Your objective:
The entries are to be written out again with no differences.

........

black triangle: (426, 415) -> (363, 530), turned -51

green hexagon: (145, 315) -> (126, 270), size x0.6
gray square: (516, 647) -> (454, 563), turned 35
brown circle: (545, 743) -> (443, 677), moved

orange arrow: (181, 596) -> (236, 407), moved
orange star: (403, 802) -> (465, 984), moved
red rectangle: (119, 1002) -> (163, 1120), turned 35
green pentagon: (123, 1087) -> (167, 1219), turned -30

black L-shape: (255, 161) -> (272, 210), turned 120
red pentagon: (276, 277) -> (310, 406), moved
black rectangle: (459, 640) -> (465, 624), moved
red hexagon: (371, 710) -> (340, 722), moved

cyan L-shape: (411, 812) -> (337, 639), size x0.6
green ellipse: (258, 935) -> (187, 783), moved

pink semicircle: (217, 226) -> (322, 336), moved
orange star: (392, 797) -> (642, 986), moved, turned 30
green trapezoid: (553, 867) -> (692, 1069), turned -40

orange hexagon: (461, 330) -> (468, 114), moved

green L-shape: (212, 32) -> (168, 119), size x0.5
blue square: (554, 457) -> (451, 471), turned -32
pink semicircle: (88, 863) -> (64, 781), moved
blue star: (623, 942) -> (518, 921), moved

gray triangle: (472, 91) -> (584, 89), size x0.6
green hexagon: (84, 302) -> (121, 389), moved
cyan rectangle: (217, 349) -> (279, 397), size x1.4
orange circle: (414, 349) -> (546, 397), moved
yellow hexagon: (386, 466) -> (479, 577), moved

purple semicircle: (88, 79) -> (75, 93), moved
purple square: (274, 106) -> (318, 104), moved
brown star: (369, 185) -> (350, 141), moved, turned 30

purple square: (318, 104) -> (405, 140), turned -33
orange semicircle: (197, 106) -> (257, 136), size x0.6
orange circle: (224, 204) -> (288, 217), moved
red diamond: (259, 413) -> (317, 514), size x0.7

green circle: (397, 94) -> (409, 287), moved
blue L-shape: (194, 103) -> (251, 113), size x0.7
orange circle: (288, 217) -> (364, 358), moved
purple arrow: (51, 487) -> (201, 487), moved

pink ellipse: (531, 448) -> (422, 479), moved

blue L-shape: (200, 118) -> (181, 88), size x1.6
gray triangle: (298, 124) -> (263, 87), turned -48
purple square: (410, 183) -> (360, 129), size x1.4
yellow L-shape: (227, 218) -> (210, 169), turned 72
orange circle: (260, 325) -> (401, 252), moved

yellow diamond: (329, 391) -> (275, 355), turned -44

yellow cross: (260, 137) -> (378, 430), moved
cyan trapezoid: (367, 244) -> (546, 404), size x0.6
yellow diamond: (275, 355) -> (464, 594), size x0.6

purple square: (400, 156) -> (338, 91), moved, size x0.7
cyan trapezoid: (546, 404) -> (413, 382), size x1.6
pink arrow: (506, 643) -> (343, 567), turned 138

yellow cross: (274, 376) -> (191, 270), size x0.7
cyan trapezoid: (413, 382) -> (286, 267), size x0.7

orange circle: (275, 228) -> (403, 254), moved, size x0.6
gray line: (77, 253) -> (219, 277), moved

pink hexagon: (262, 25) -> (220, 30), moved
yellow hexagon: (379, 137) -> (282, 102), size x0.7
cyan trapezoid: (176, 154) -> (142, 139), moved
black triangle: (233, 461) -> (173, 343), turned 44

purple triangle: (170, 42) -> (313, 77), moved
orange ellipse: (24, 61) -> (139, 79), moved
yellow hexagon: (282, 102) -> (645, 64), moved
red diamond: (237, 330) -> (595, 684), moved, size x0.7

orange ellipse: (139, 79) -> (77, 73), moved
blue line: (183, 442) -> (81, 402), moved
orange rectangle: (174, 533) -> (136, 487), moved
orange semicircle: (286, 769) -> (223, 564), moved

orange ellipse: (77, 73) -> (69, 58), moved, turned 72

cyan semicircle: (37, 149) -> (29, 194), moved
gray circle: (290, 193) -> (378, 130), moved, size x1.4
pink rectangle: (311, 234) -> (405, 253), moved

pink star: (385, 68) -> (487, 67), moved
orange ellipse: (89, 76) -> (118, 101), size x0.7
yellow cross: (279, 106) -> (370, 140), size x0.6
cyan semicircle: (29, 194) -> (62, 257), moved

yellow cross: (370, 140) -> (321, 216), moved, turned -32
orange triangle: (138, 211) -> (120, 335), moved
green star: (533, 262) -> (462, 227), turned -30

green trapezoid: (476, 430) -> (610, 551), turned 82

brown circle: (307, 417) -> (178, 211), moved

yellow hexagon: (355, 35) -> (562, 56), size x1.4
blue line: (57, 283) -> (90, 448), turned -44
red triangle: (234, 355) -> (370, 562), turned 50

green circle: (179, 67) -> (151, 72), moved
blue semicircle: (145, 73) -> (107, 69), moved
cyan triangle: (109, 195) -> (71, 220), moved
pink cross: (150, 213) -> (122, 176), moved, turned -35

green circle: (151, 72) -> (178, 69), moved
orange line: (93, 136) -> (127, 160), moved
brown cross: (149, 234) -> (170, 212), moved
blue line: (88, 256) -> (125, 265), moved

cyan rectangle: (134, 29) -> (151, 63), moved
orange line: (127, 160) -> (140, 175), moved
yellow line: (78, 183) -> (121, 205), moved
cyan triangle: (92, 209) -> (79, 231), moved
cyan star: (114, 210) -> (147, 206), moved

........

Result for this task:
black triangle: (426, 415) -> (363, 530), turned -51

green hexagon: (145, 315) -> (126, 270), size x0.6
gray square: (516, 647) -> (454, 563), turned 35
brown circle: (545, 743) -> (443, 677), moved

orange arrow: (181, 596) -> (236, 407), moved
orange star: (403, 802) -> (465, 984), moved
red rectangle: (119, 1002) -> (163, 1120), turned 35
green pentagon: (123, 1087) -> (167, 1219), turned -30

black L-shape: (255, 161) -> (272, 210), turned 120
red pentagon: (276, 277) -> (310, 406), moved
black rectangle: (459, 640) -> (465, 624), moved
red hexagon: (371, 710) -> (340, 722), moved

cyan L-shape: (411, 812) -> (337, 639), size x0.6
green ellipse: (258, 935) -> (187, 783), moved

pink semicircle: (217, 226) -> (322, 336), moved
orange star: (392, 797) -> (642, 986), moved, turned 30
green trapezoid: (553, 867) -> (692, 1069), turned -40

orange hexagon: (461, 330) -> (468, 114), moved

green L-shape: (212, 32) -> (168, 119), size x0.5
blue square: (554, 457) -> (451, 471), turned -32
pink semicircle: (88, 863) -> (64, 781), moved
blue star: (623, 942) -> (518, 921), moved

gray triangle: (472, 91) -> (584, 89), size x0.6
green hexagon: (84, 302) -> (121, 389), moved
cyan rectangle: (217, 349) -> (279, 397), size x1.4
orange circle: (414, 349) -> (546, 397), moved
yellow hexagon: (386, 466) -> (479, 577), moved

purple semicircle: (88, 79) -> (75, 93), moved
purple square: (274, 106) -> (318, 104), moved
brown star: (369, 185) -> (350, 141), moved, turned 30

purple square: (318, 104) -> (405, 140), turned -33
orange semicircle: (197, 106) -> (257, 136), size x0.6
orange circle: (224, 204) -> (288, 217), moved
red diamond: (259, 413) -> (317, 514), size x0.7

green circle: (397, 94) -> (409, 287), moved
blue L-shape: (194, 103) -> (251, 113), size x0.7
orange circle: (288, 217) -> (364, 358), moved
purple arrow: (51, 487) -> (201, 487), moved

pink ellipse: (531, 448) -> (422, 479), moved

blue L-shape: (200, 118) -> (181, 88), size x1.6
gray triangle: (298, 124) -> (263, 87), turned -48
purple square: (410, 183) -> (360, 129), size x1.4
yellow L-shape: (227, 218) -> (210, 169), turned 72
orange circle: (260, 325) -> (401, 252), moved

yellow diamond: (329, 391) -> (275, 355), turned -44

yellow cross: (260, 137) -> (378, 430), moved
cyan trapezoid: (367, 244) -> (546, 404), size x0.6
yellow diamond: (275, 355) -> (464, 594), size x0.6

purple square: (400, 156) -> (338, 91), moved, size x0.7
cyan trapezoid: (546, 404) -> (413, 382), size x1.6
pink arrow: (506, 643) -> (343, 567), turned 138

yellow cross: (274, 376) -> (191, 270), size x0.7
cyan trapezoid: (413, 382) -> (286, 267), size x0.7

orange circle: (275, 228) -> (403, 254), moved, size x0.6
gray line: (77, 253) -> (219, 277), moved

pink hexagon: (262, 25) -> (220, 30), moved
yellow hexagon: (379, 137) -> (282, 102), size x0.7
cyan trapezoid: (176, 154) -> (142, 139), moved
black triangle: (233, 461) -> (173, 343), turned 44

purple triangle: (170, 42) -> (313, 77), moved
orange ellipse: (24, 61) -> (139, 79), moved
yellow hexagon: (282, 102) -> (645, 64), moved
red diamond: (237, 330) -> (595, 684), moved, size x0.7

orange ellipse: (139, 79) -> (77, 73), moved
blue line: (183, 442) -> (81, 402), moved
orange rectangle: (174, 533) -> (136, 487), moved
orange semicircle: (286, 769) -> (223, 564), moved

orange ellipse: (77, 73) -> (69, 58), moved, turned 72

cyan semicircle: (37, 149) -> (29, 194), moved
gray circle: (290, 193) -> (378, 130), moved, size x1.4
pink rectangle: (311, 234) -> (405, 253), moved

pink star: (385, 68) -> (487, 67), moved
orange ellipse: (89, 76) -> (118, 101), size x0.7
yellow cross: (279, 106) -> (370, 140), size x0.6
cyan semicircle: (29, 194) -> (62, 257), moved

yellow cross: (370, 140) -> (321, 216), moved, turned -32
orange triangle: (138, 211) -> (120, 335), moved
green star: (533, 262) -> (462, 227), turned -30

green trapezoid: (476, 430) -> (610, 551), turned 82

brown circle: (307, 417) -> (178, 211), moved

yellow hexagon: (355, 35) -> (562, 56), size x1.4
blue line: (57, 283) -> (90, 448), turned -44
red triangle: (234, 355) -> (370, 562), turned 50

green circle: (179, 67) -> (151, 72), moved
blue semicircle: (145, 73) -> (107, 69), moved
cyan triangle: (109, 195) -> (71, 220), moved
pink cross: (150, 213) -> (122, 176), moved, turned -35

green circle: (151, 72) -> (178, 69), moved
orange line: (93, 136) -> (127, 160), moved
brown cross: (149, 234) -> (170, 212), moved
blue line: (88, 256) -> (125, 265), moved

cyan rectangle: (134, 29) -> (151, 63), moved
orange line: (127, 160) -> (140, 175), moved
yellow line: (78, 183) -> (121, 205), moved
cyan triangle: (92, 209) -> (79, 231), moved
cyan star: (114, 210) -> (147, 206), moved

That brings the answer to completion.